> _Description of the task_
Search the data below for the word "LEDK" and copy each line that holds it.

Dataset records
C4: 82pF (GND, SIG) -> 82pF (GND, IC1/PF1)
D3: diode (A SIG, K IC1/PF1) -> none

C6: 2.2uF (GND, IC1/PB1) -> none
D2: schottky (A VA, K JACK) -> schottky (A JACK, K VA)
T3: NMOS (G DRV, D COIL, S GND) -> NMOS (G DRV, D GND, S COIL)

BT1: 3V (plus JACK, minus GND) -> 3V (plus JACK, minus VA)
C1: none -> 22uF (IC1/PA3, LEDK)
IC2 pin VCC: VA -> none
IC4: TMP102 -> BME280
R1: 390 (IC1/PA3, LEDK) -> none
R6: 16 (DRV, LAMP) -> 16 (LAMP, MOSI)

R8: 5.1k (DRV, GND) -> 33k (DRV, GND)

> _Solution for this exercise_
C1: none -> 22uF (IC1/PA3, LEDK)
R1: 390 (IC1/PA3, LEDK) -> none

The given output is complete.